**Task instructions:** Reproduce, exactly and in full, only the lines below from the one containing "brown cutting board: 2 -> 5" through the one containing "orange headphones: 6 -> 3".

═════ Entries shown ═════

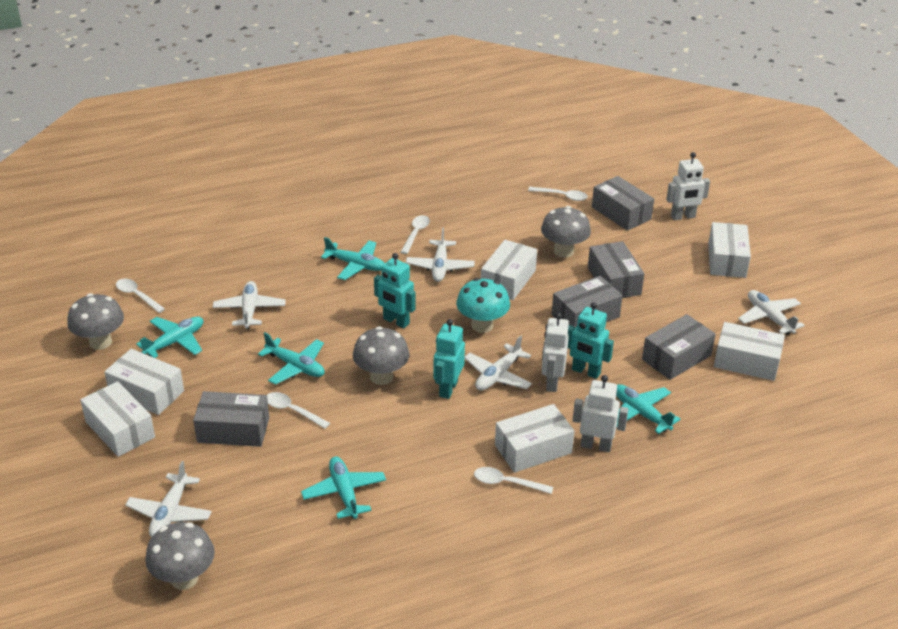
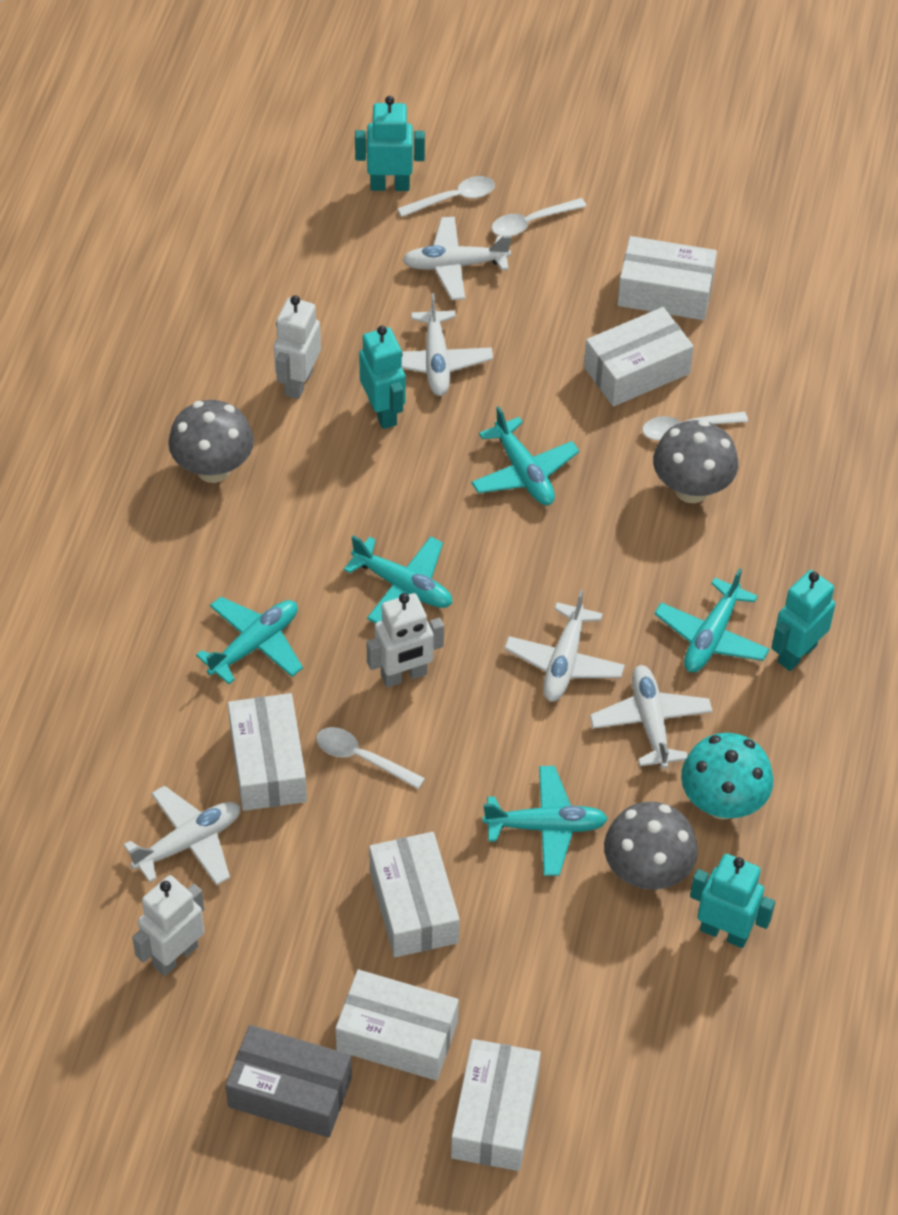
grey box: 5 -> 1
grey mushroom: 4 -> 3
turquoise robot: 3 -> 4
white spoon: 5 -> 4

═════
═════ Entries shown ═════

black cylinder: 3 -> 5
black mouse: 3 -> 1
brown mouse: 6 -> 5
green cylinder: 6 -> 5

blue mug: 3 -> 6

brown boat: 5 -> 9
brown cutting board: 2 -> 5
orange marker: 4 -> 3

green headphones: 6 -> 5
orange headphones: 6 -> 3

═════

**Task result:**
brown cutting board: 2 -> 5
orange marker: 4 -> 3

green headphones: 6 -> 5
orange headphones: 6 -> 3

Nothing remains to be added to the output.